Input data:

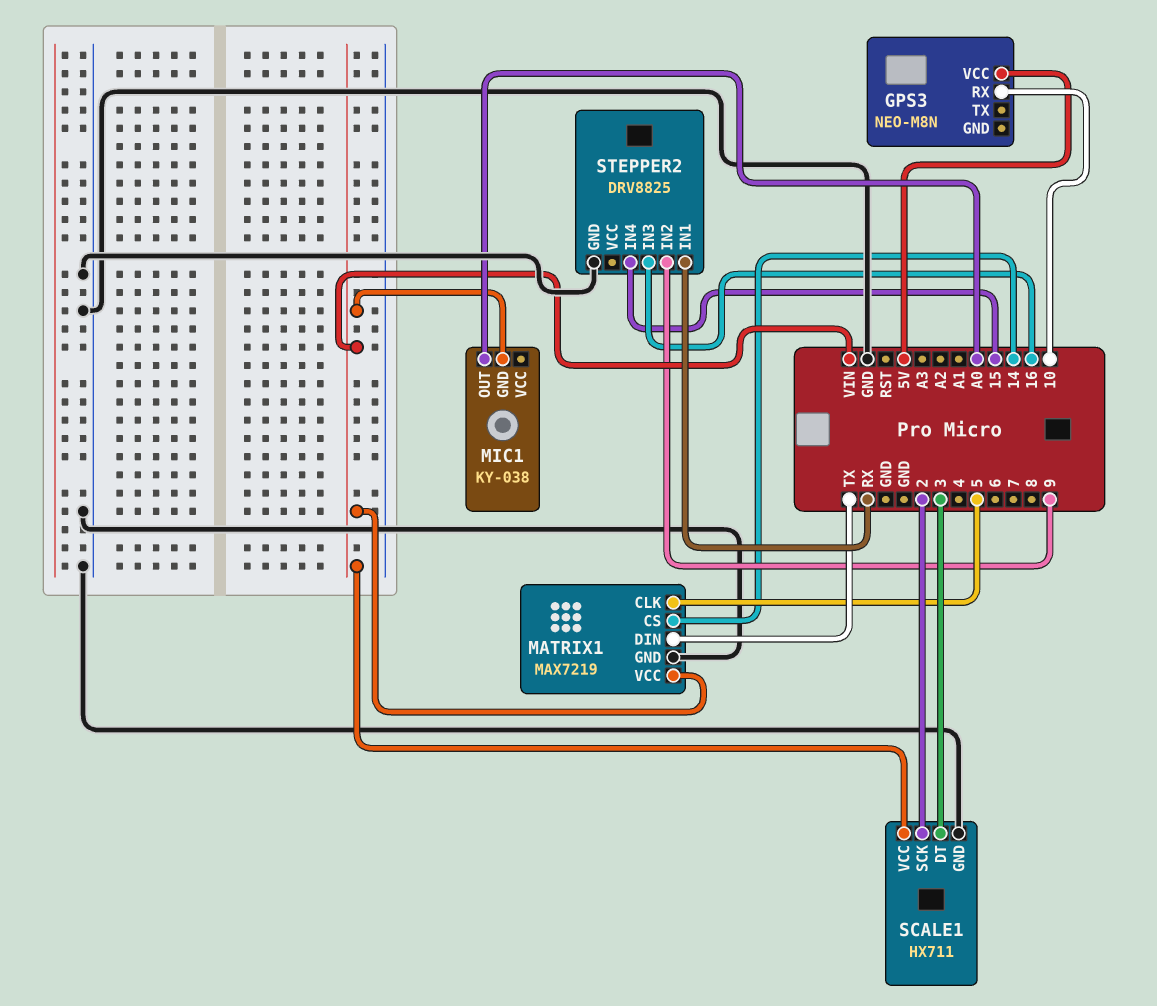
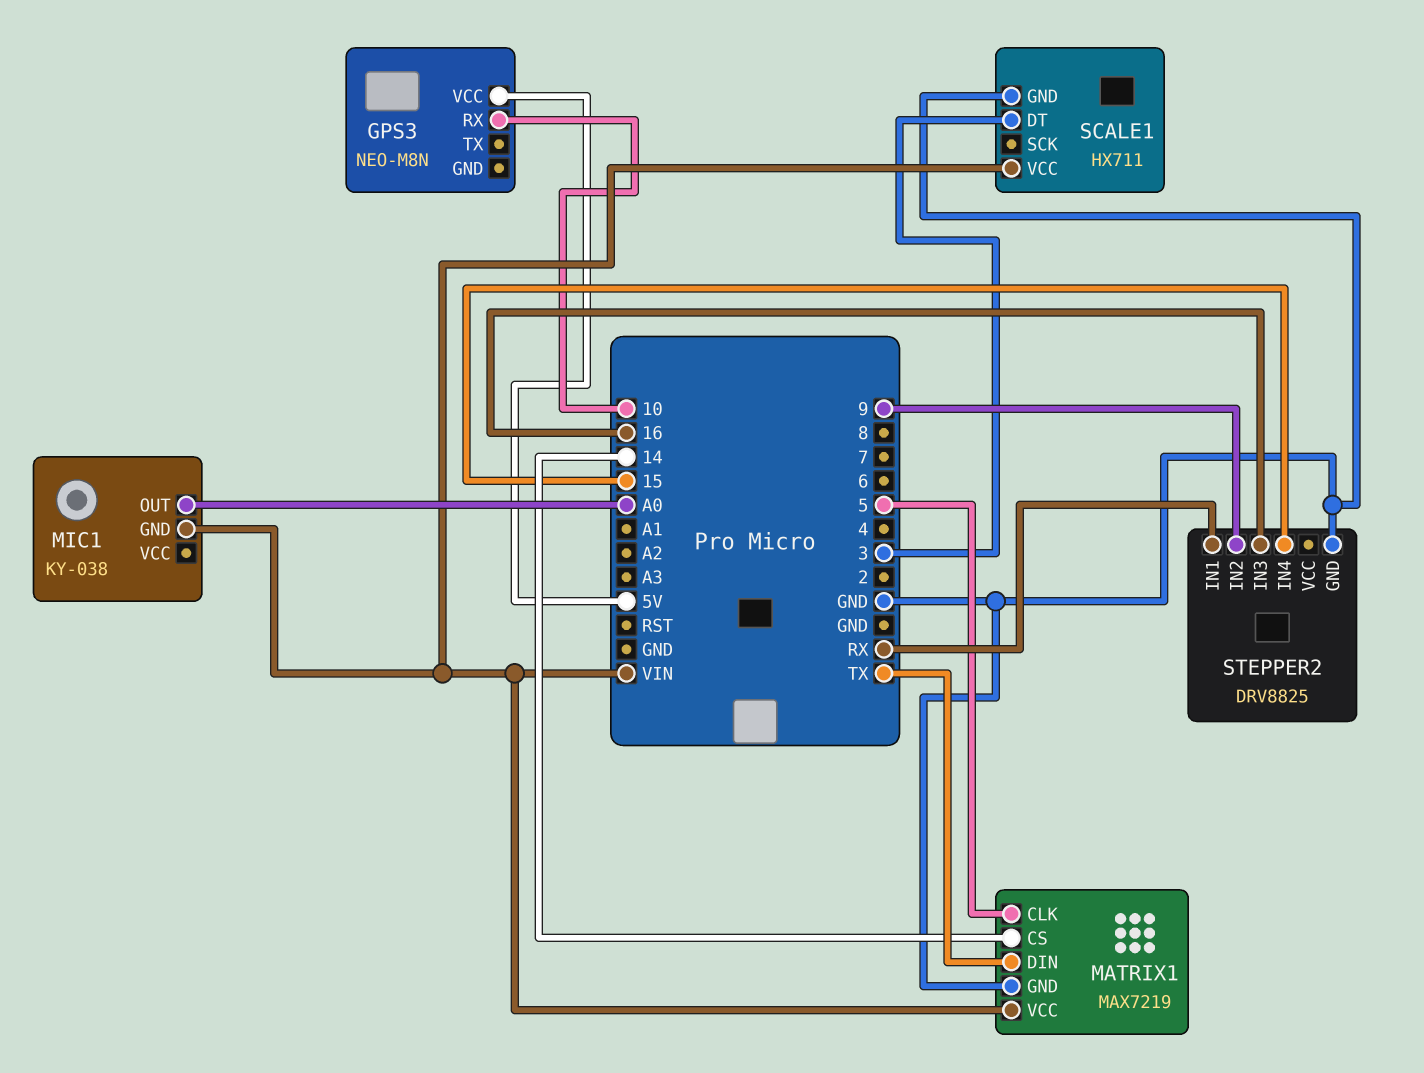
SCALE1 pin SCK: 2 -> none

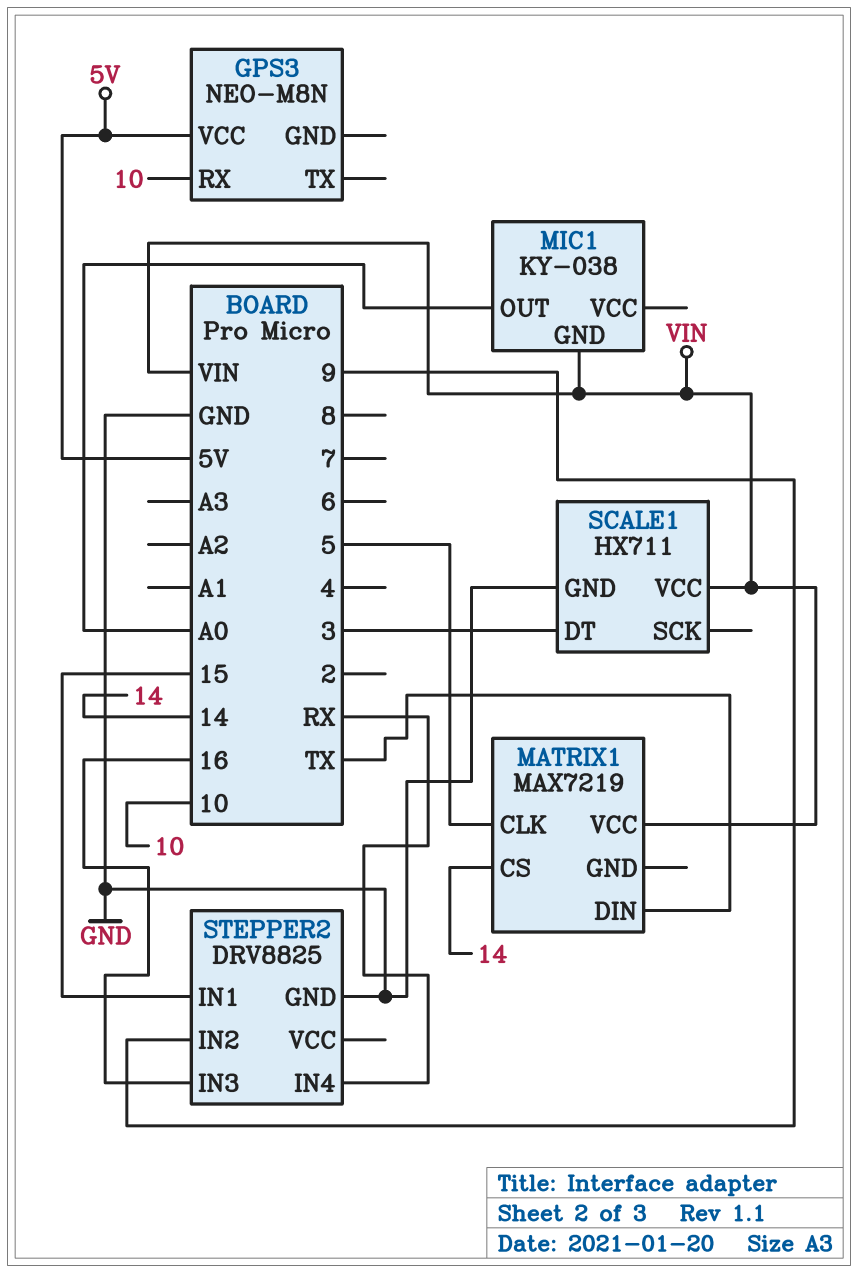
MATRIX1 pin GND: GND -> none
STEPPER2 pin IN1: RX -> 15
STEPPER2 pin IN4: 15 -> RX

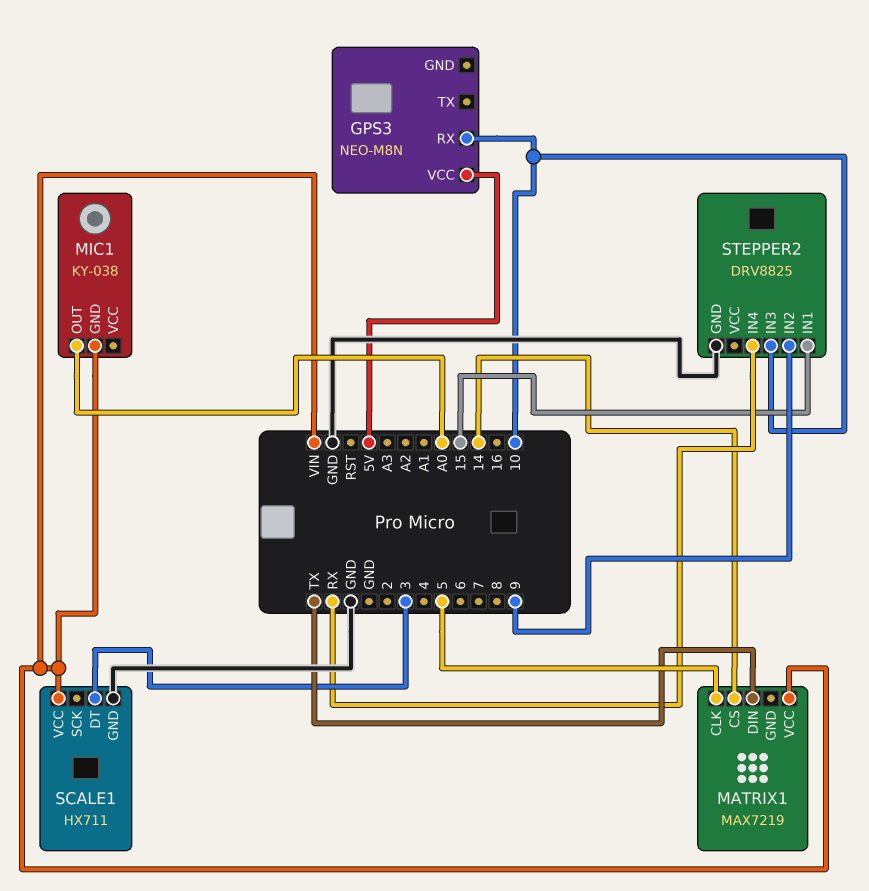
STEPPER2 pin IN3: 16 -> 10

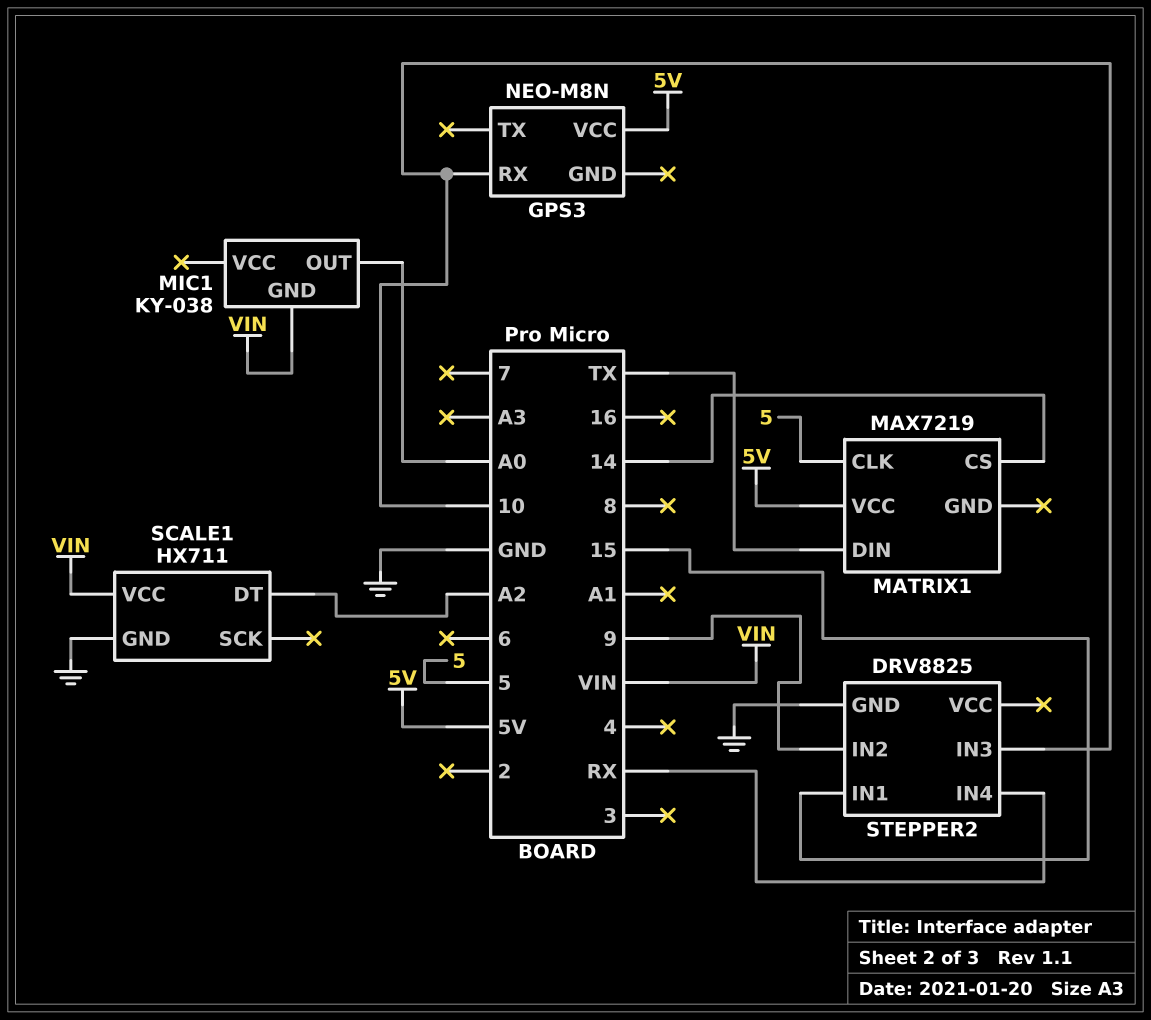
MATRIX1 pin VCC: VIN -> 5V
SCALE1 pin DT: 3 -> A2

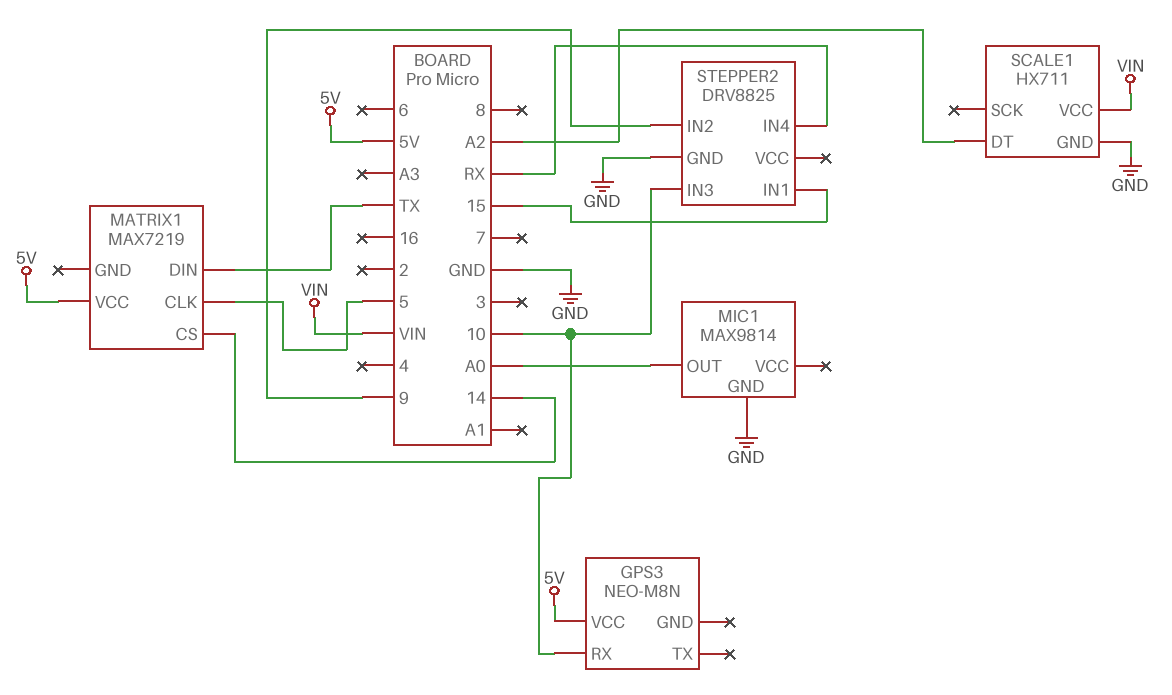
MIC1: KY-038 -> MAX9814
MIC1 pin GND: VIN -> GND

Assigned task: Your copy should consist only of the lines from the one containing "MATRIX1 pin VCC: VIN -> 5V" through the last line of the entries above, reproduced exactly, without pictures.

Answer to this exercise:
MATRIX1 pin VCC: VIN -> 5V
SCALE1 pin DT: 3 -> A2

MIC1: KY-038 -> MAX9814
MIC1 pin GND: VIN -> GND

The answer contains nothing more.